Colored object listings =>
####
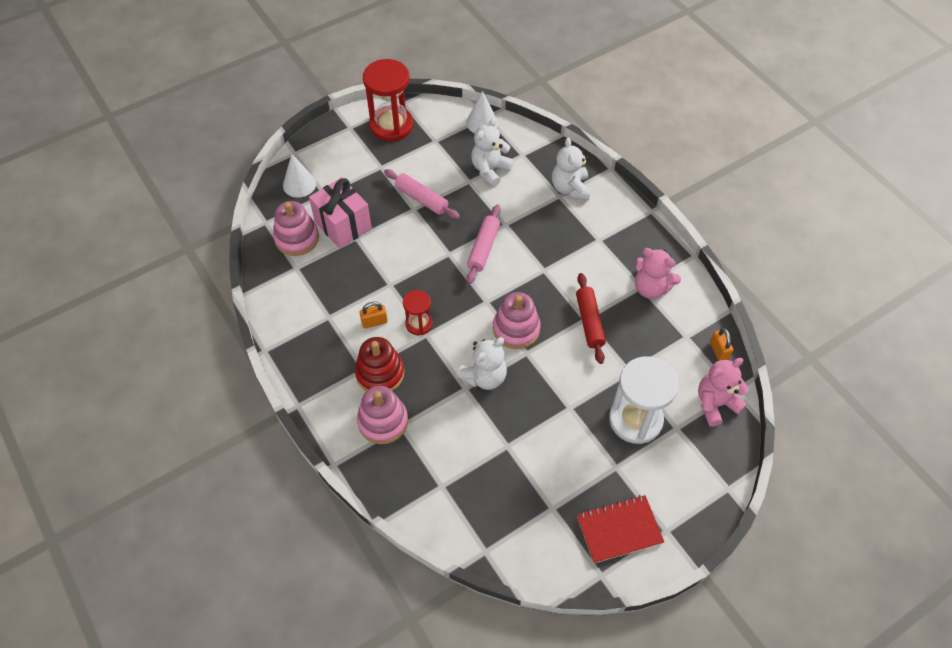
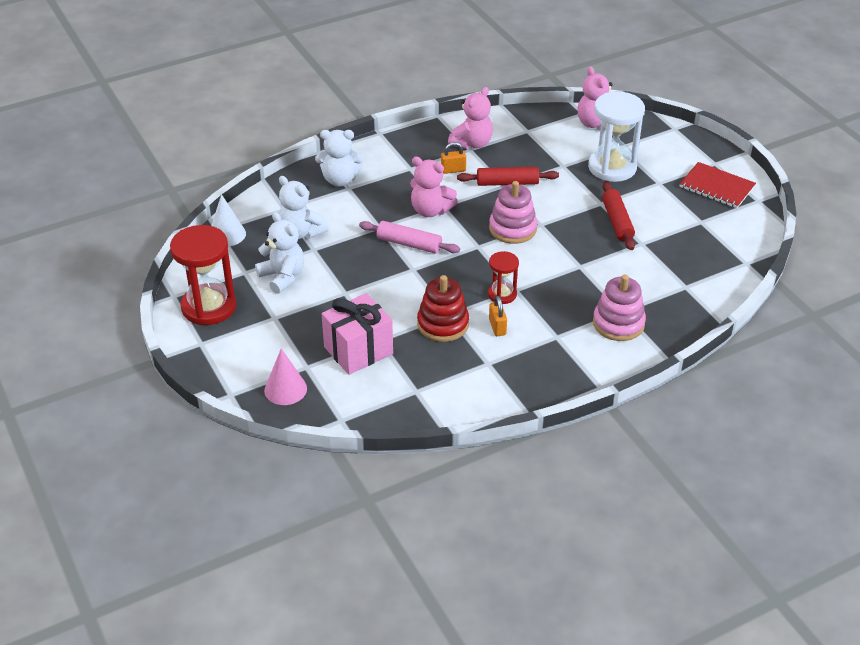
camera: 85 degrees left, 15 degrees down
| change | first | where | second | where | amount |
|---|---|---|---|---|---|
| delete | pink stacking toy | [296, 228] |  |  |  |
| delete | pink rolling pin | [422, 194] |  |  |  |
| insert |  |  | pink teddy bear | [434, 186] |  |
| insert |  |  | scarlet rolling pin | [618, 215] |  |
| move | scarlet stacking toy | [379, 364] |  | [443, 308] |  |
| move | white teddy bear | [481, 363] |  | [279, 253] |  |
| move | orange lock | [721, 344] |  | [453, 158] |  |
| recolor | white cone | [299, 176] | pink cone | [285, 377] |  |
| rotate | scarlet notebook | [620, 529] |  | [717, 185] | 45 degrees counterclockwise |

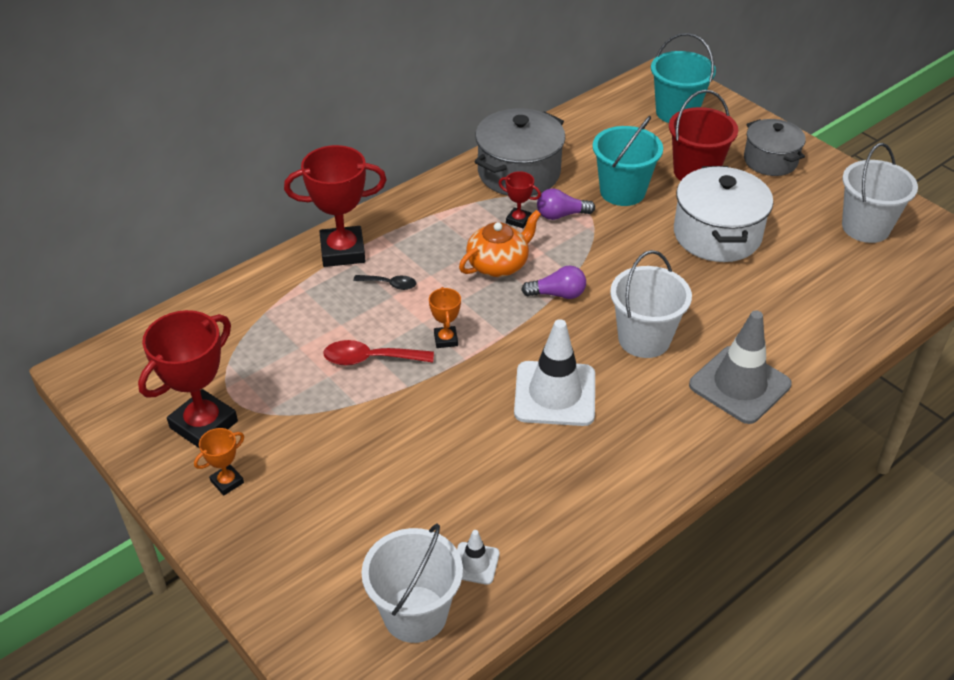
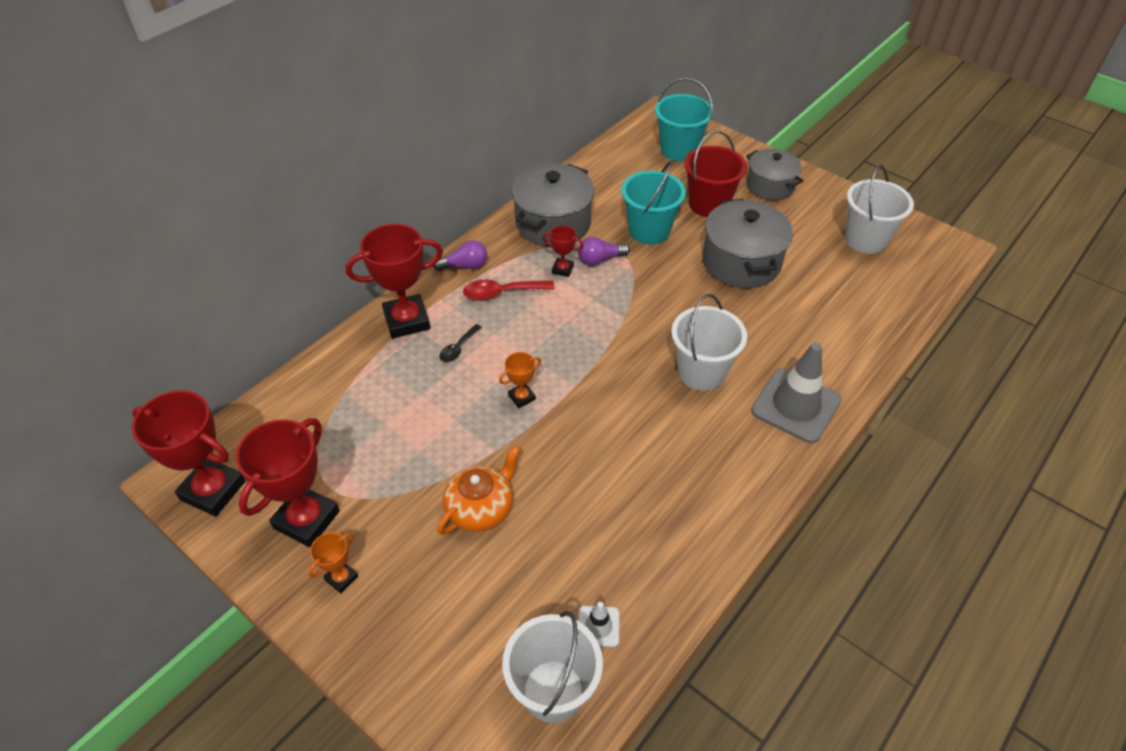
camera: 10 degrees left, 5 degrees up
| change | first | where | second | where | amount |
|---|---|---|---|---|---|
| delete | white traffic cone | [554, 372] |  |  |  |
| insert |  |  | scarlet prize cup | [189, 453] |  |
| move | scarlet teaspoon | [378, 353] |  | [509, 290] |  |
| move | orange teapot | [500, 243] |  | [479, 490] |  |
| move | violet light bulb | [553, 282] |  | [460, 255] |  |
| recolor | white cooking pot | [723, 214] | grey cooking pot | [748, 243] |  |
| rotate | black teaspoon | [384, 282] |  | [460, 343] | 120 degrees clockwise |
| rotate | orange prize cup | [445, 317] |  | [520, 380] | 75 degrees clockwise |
####
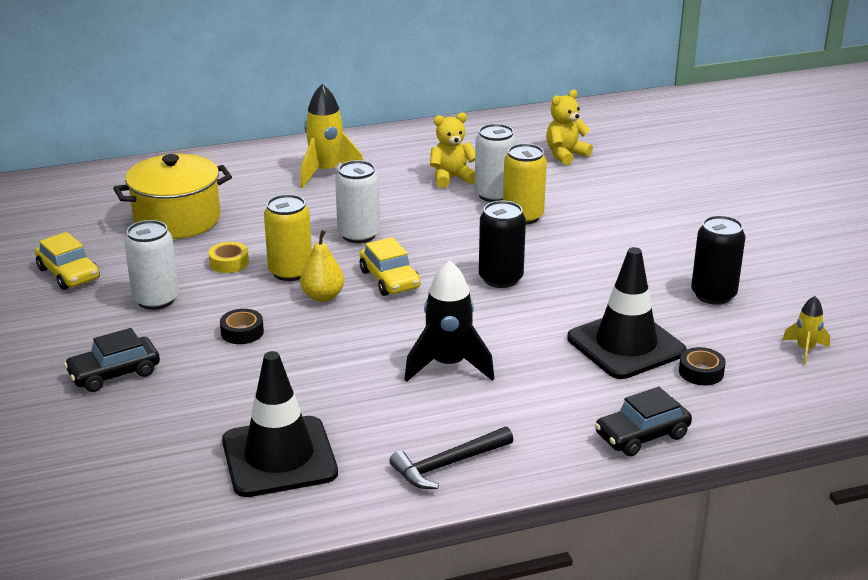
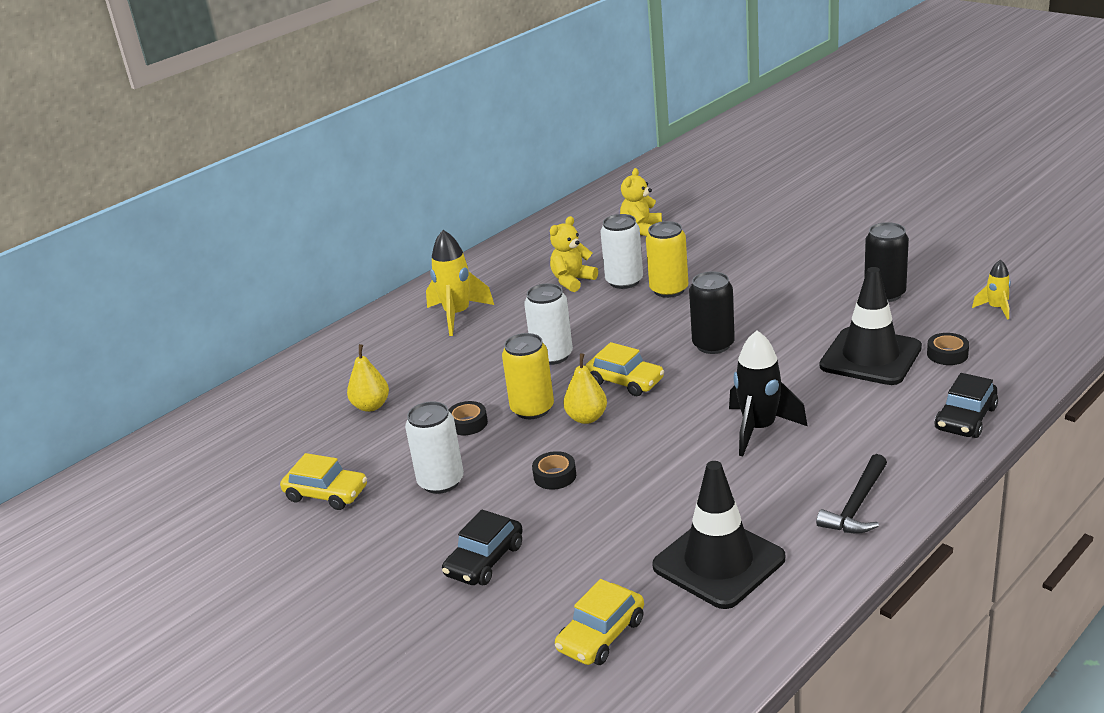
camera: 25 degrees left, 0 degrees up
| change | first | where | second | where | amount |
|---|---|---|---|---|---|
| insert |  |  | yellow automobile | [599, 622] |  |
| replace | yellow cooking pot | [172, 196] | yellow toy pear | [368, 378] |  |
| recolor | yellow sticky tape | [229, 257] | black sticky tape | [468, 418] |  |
####
Problem details =>
Tell how many lines of the records above hold the string "stacking". Give no other text.

Answer section =>
2